*TASK REQUIREMENTS*:
Filter the records, keeping every line that has the string "rotate".

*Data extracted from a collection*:
- - - - -

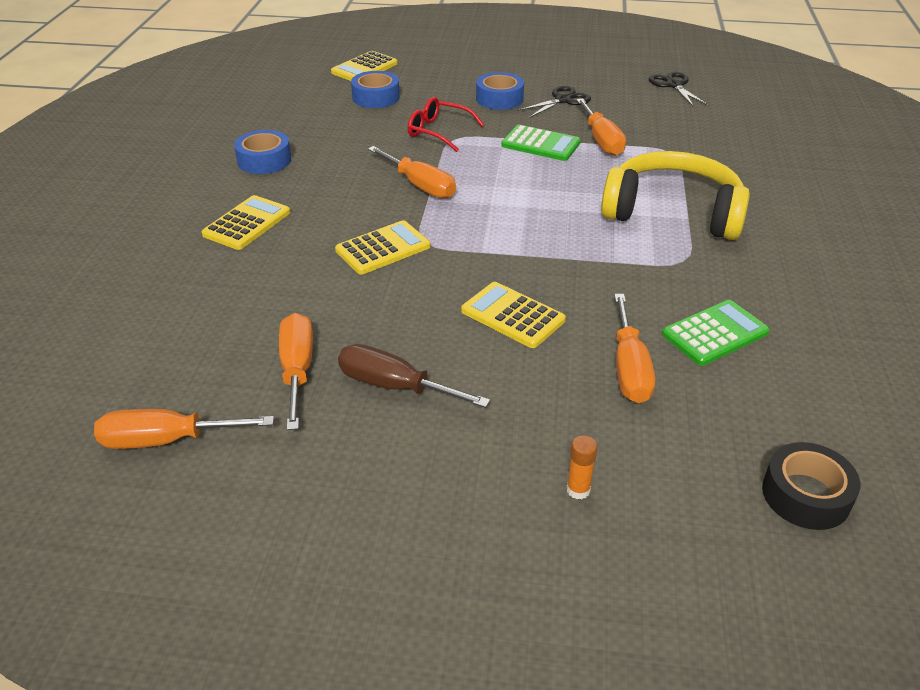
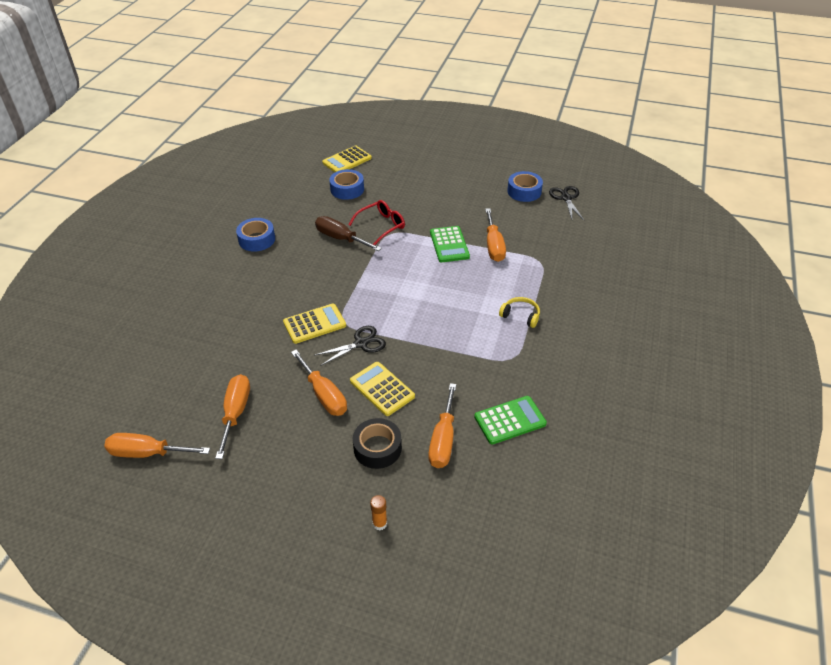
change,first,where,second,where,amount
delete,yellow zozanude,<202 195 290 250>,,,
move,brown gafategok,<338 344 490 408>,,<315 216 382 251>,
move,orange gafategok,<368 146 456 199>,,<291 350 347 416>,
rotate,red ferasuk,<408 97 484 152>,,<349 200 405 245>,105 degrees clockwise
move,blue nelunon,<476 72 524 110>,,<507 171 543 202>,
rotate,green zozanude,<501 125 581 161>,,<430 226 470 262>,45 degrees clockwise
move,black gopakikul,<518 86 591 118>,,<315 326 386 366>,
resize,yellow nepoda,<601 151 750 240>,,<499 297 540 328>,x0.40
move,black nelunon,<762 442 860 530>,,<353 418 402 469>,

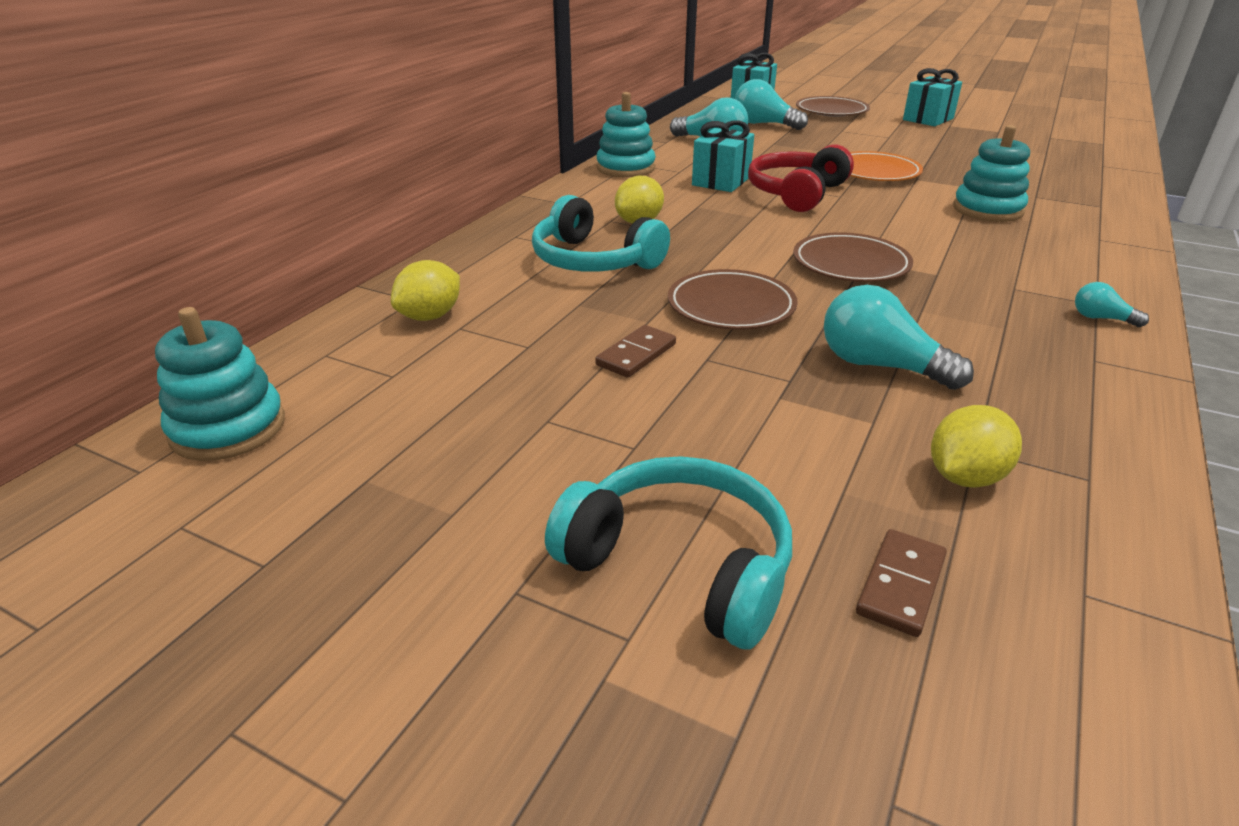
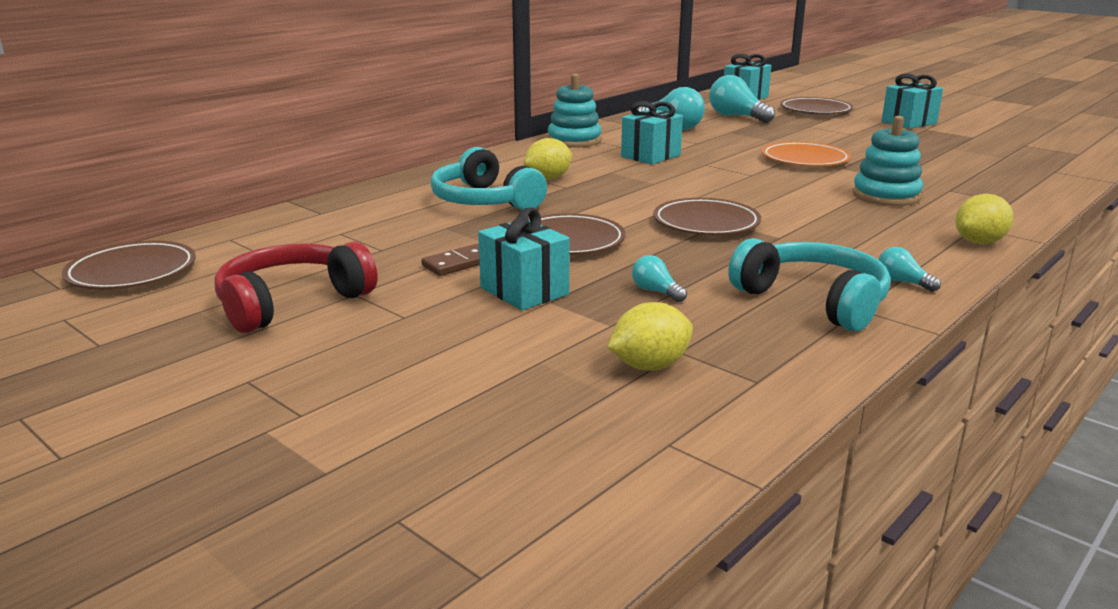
change,first,where,second,where,amount
replace,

- - - - -

*WRITTEN SOLUTION*:
rotate,red ferasuk,<408 97 484 152>,,<349 200 405 245>,105 degrees clockwise
rotate,green zozanude,<501 125 581 161>,,<430 226 470 262>,45 degrees clockwise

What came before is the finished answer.